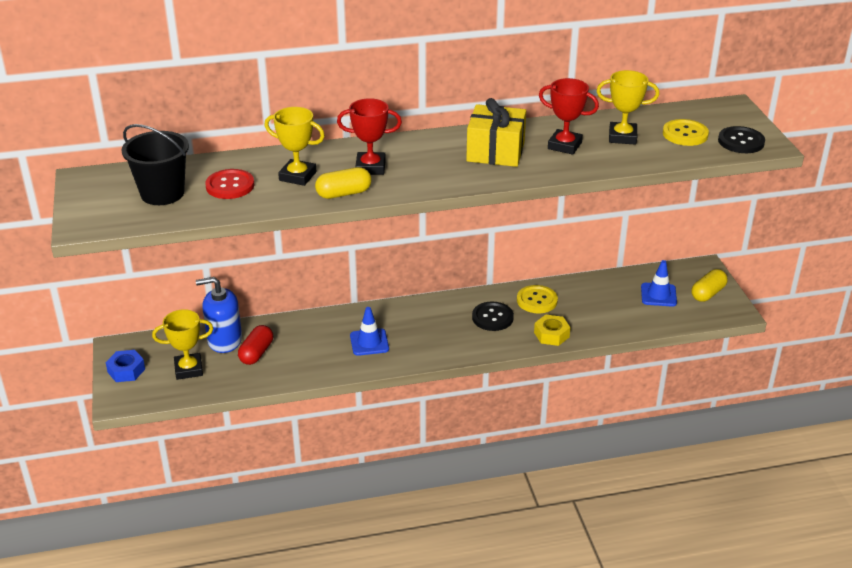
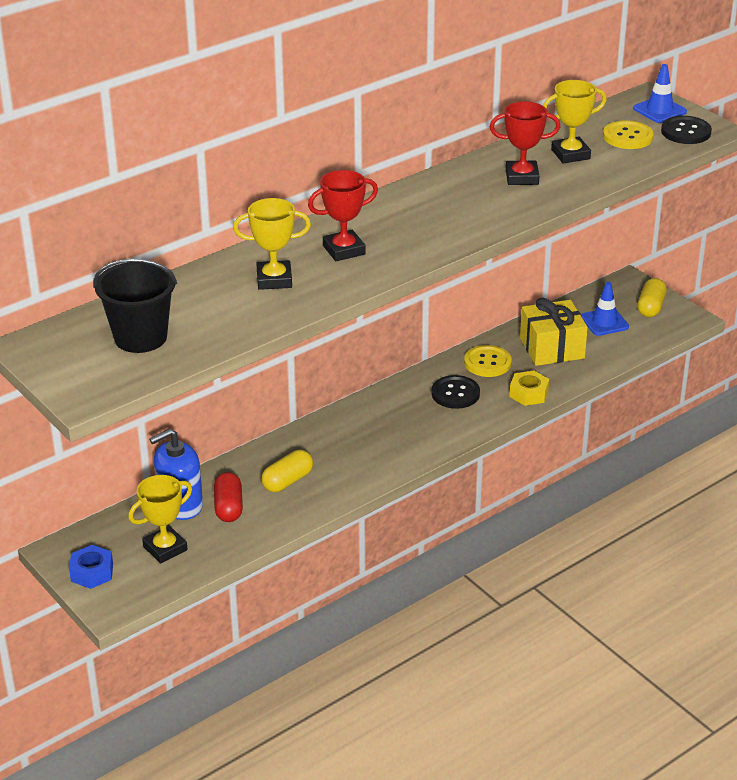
camera: 25 degrees left, 0 degrees up
(230, 186) = (209, 309): red button -> none
(344, 193) = (342, 285): yellow capsule -> yellow capsule (287, 481)
(369, 342) = (345, 458): blue traffic cone -> blue traffic cone (659, 110)
(495, 152) = (458, 201): yellow gift -> yellow gift (552, 348)

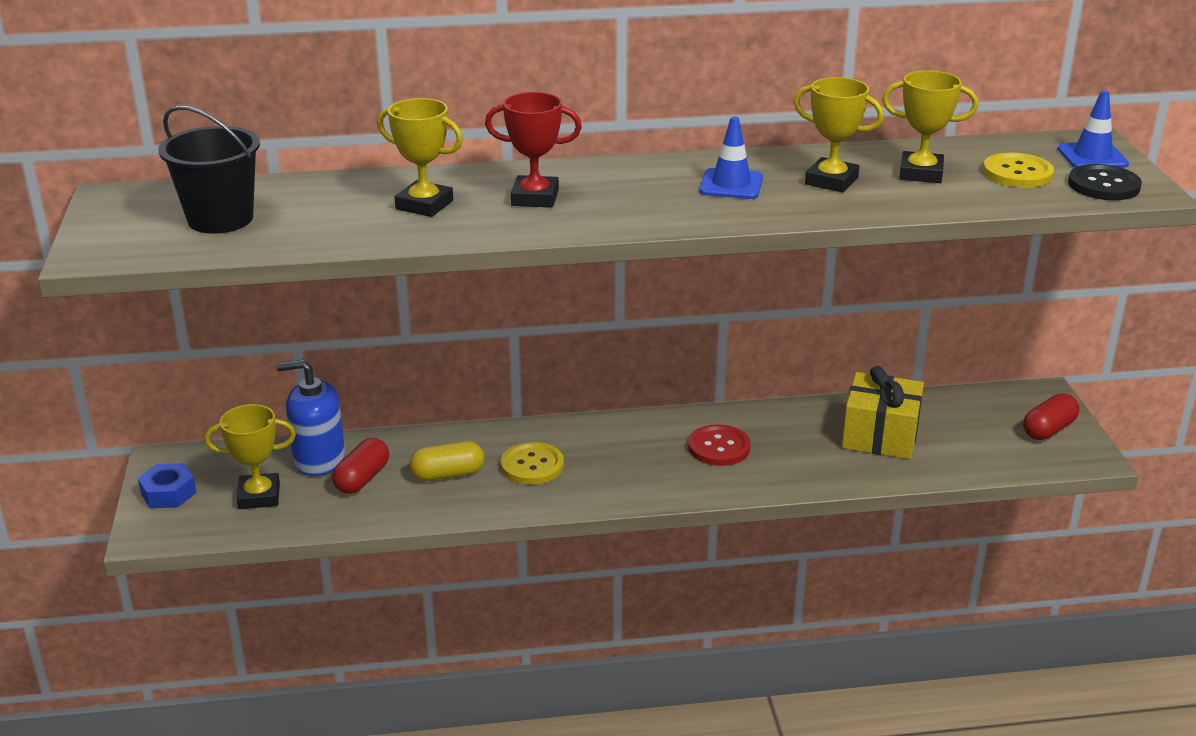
camera: 30 degrees right, 5 degrees down
(455, 394) = (719, 447): black button -> red button
(487, 363) = (787, 427): yellow button -> yellow button (532, 465)
(522, 177) = (831, 181): red trophy -> yellow trophy
(529, 393) = (805, 475): yellow nut -> none
(604, 322) = (973, 428): blue traffic cone -> blue traffic cone (731, 185)
(650, 307) = (1048, 429): yellow capsule -> red capsule

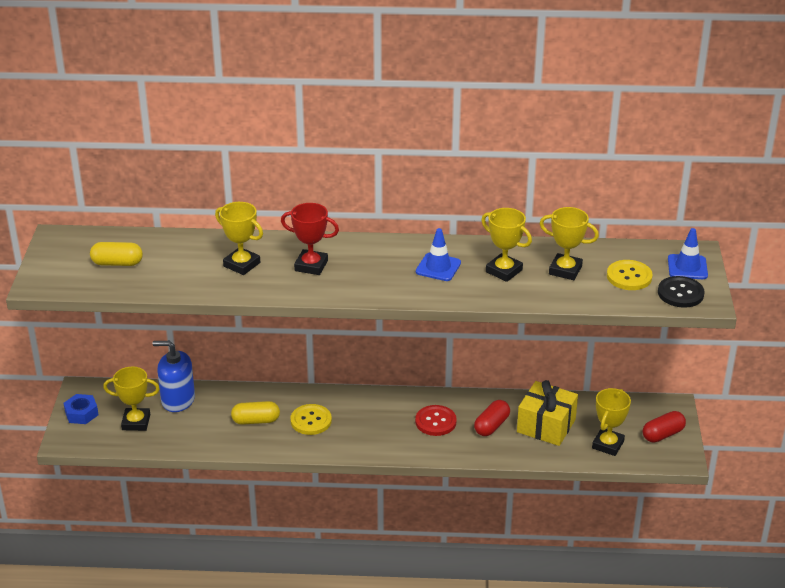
camera: 10 degrees right, 5 degrees up
(220, 219) = (117, 263): black bucket -> yellow capsule
(362, 479) = (202, 417): red capsule -> red capsule (492, 426)
(978, 450) = (608, 445): none -> yellow trophy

Action item = Only the lines from the one containing "(230, 186) = (209, 309): red button -> none" through the end of the listing above should be reproduced, exactly as they stand. Leave the pictures out.

Solution to this problem =
(230, 186) = (209, 309): red button -> none
(344, 193) = (342, 285): yellow capsule -> yellow capsule (287, 481)
(369, 342) = (345, 458): blue traffic cone -> blue traffic cone (659, 110)
(495, 152) = (458, 201): yellow gift -> yellow gift (552, 348)

camera: 30 degrees right, 5 degrees down
(455, 394) = (719, 447): black button -> red button
(487, 363) = (787, 427): yellow button -> yellow button (532, 465)
(522, 177) = (831, 181): red trophy -> yellow trophy
(529, 393) = (805, 475): yellow nut -> none
(604, 322) = (973, 428): blue traffic cone -> blue traffic cone (731, 185)
(650, 307) = (1048, 429): yellow capsule -> red capsule

camera: 10 degrees right, 5 degrees up
(220, 219) = (117, 263): black bucket -> yellow capsule
(362, 479) = (202, 417): red capsule -> red capsule (492, 426)
(978, 450) = (608, 445): none -> yellow trophy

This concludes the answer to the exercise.